Data records
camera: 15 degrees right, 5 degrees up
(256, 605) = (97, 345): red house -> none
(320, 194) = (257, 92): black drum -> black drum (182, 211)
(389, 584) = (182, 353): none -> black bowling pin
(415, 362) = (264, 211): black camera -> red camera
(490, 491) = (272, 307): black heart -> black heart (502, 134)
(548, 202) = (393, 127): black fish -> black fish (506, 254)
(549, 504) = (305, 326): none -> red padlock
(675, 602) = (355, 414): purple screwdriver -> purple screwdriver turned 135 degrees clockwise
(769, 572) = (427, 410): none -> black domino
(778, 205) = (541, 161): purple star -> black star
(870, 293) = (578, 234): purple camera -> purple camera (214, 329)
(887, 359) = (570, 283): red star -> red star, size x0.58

What is being asked
Please make your reply exactly the lines from the one containing "(675, 602) = (355, 414): purple" through the end of the entries above, and nothing more.

Written reply
(675, 602) = (355, 414): purple screwdriver -> purple screwdriver turned 135 degrees clockwise
(769, 572) = (427, 410): none -> black domino
(778, 205) = (541, 161): purple star -> black star
(870, 293) = (578, 234): purple camera -> purple camera (214, 329)
(887, 359) = (570, 283): red star -> red star, size x0.58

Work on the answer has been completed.